Dataset records
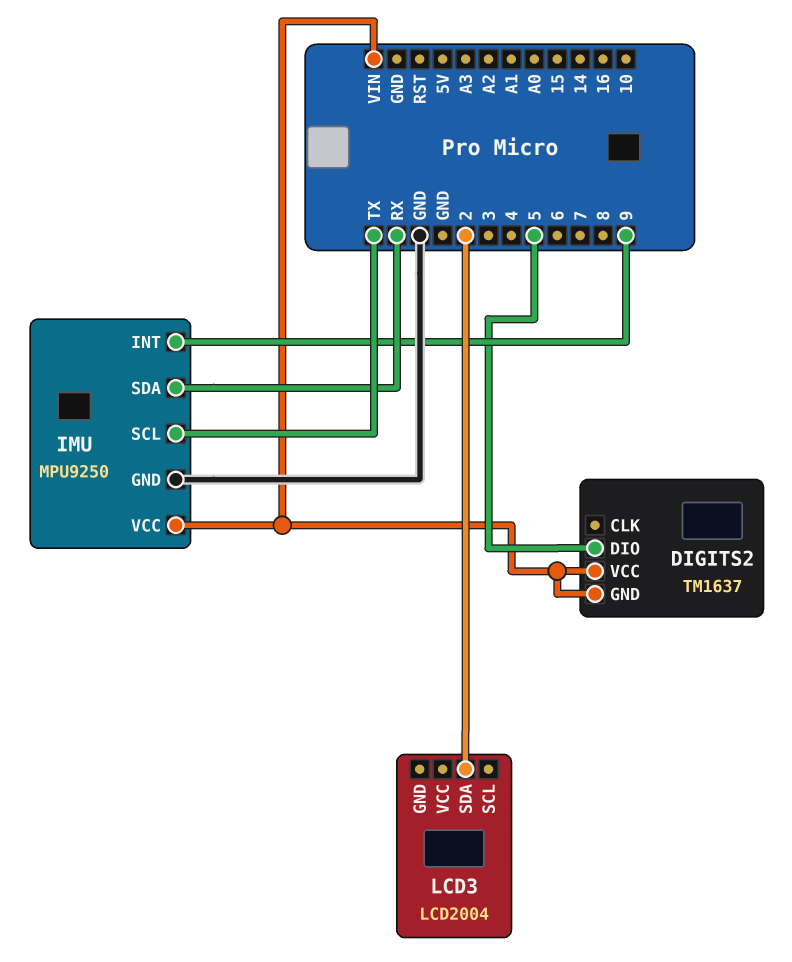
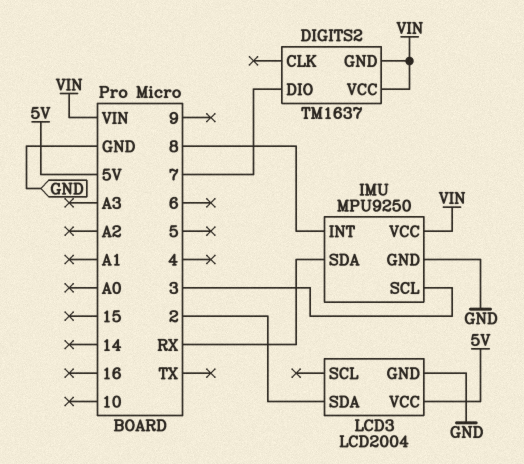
DIGITS2 pin DIO: 5 -> 7
IMU pin INT: 9 -> 8
IMU pin SCL: TX -> 3
LCD3 pin GND: none -> GND
LCD3 pin VCC: none -> 5V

Exercise requirements
Find the lines above that include the string "none" and copy them.

Task output
LCD3 pin GND: none -> GND
LCD3 pin VCC: none -> 5V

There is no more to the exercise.